* INSTRUCTIONS TO FOLLOW
Find the line with "black stacking toy [414,98,510,224] -> none" in the records below. Copy it and every line after it, up to and including the line with "none -> orange stacking toy [301,440,335,480]".

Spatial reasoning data
◇ ◇ ◇ ◇ ◇

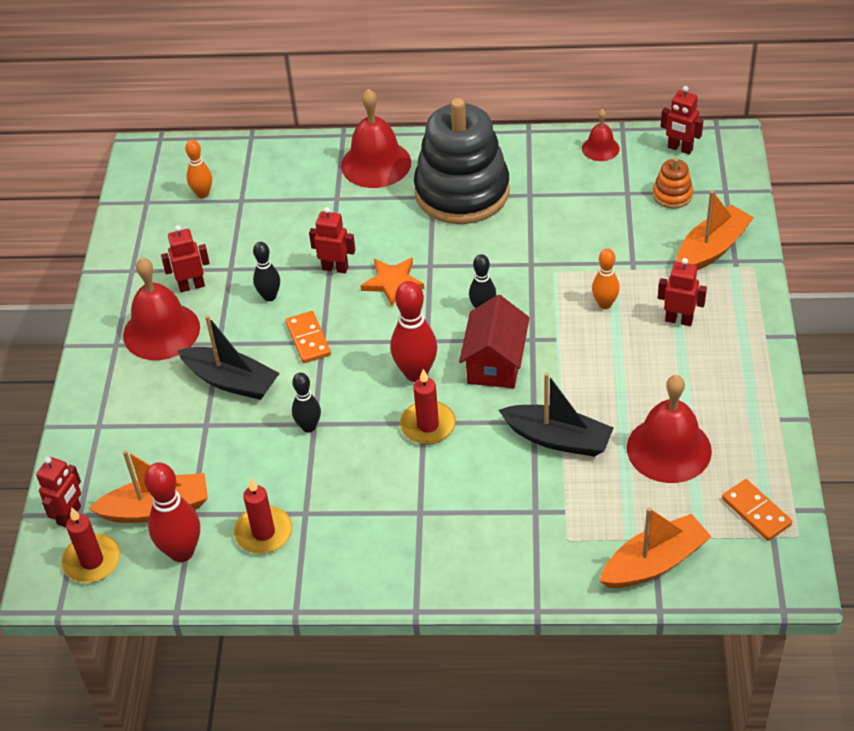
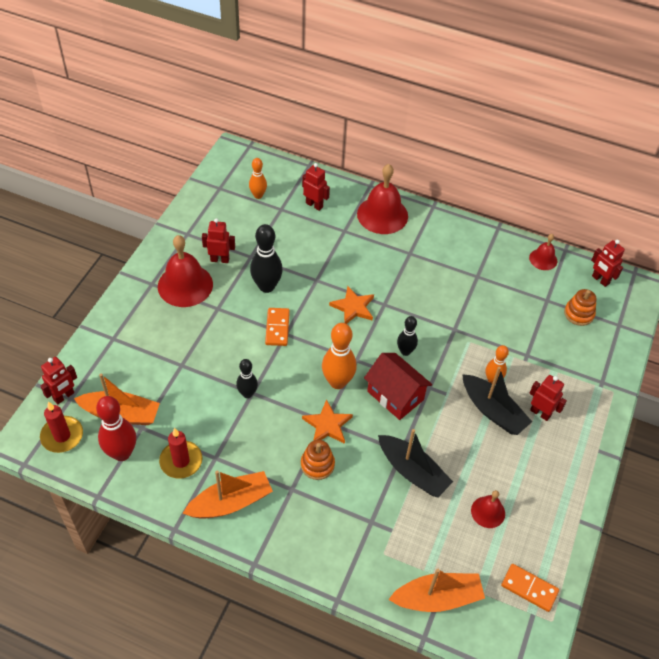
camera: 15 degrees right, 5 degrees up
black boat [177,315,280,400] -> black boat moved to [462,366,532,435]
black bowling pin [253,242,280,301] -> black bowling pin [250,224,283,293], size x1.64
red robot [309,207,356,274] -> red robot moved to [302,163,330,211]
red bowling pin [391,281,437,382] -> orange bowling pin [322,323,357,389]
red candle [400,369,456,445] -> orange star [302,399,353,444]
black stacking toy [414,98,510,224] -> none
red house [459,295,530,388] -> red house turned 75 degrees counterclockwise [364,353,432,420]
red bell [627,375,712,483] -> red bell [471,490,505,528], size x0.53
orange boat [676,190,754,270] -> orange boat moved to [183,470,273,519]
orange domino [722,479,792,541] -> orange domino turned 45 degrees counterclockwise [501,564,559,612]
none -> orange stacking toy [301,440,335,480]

◇ ◇ ◇ ◇ ◇

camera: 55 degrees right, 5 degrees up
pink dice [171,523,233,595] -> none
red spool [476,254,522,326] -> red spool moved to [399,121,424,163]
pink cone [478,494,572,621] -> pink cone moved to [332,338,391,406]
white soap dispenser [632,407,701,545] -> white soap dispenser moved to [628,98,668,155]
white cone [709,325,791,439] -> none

◇ ◇ ◇ ◇ ◇

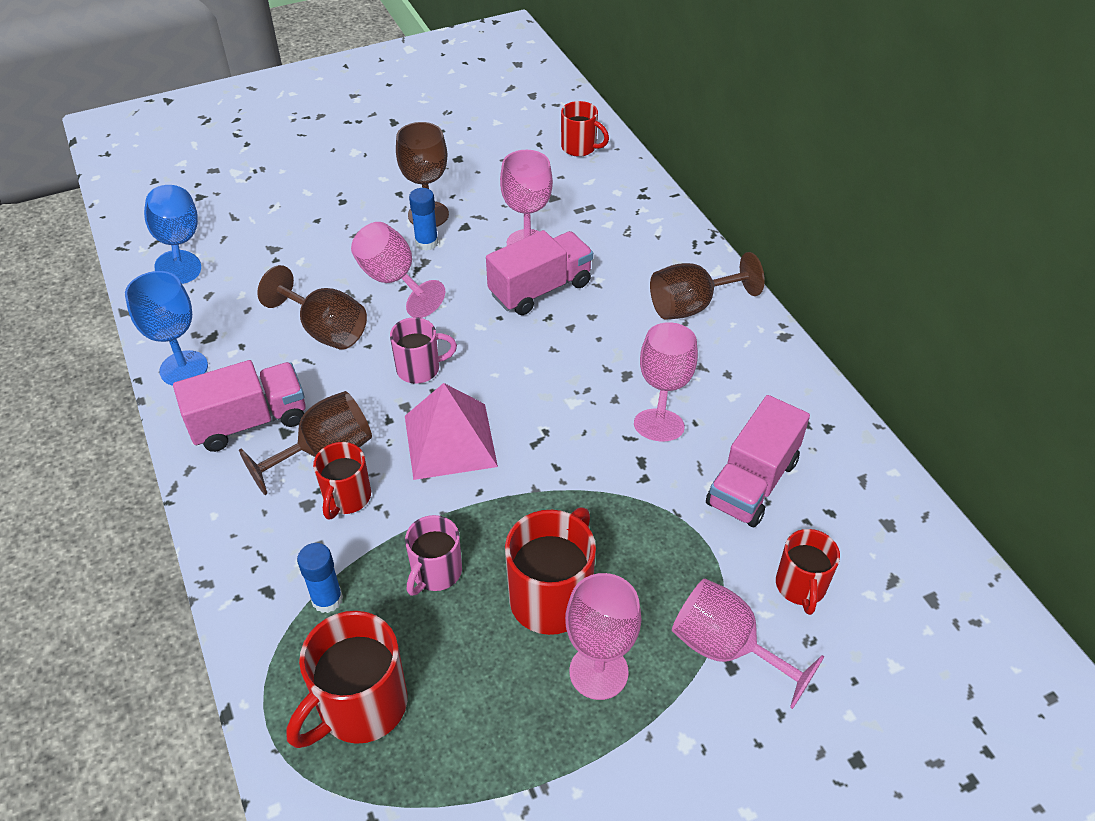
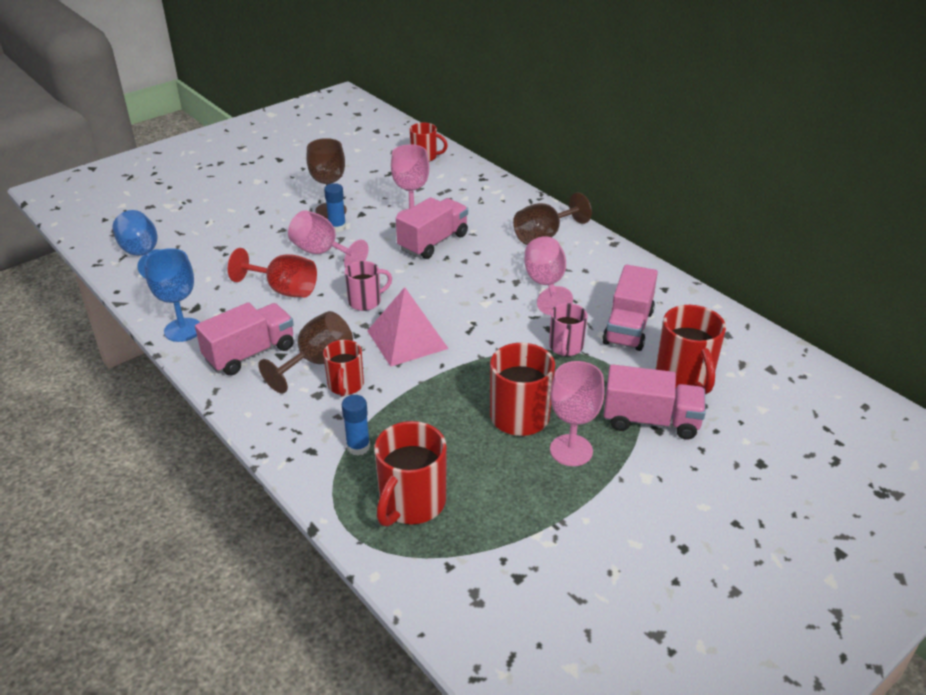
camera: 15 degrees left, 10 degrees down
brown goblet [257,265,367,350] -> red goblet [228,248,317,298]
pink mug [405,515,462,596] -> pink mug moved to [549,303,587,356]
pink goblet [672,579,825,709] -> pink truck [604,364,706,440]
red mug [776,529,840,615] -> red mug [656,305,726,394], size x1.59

◇ ◇ ◇ ◇ ◇

* ANSWER
black stacking toy [414,98,510,224] -> none
red house [459,295,530,388] -> red house turned 75 degrees counterclockwise [364,353,432,420]
red bell [627,375,712,483] -> red bell [471,490,505,528], size x0.53
orange boat [676,190,754,270] -> orange boat moved to [183,470,273,519]
orange domino [722,479,792,541] -> orange domino turned 45 degrees counterclockwise [501,564,559,612]
none -> orange stacking toy [301,440,335,480]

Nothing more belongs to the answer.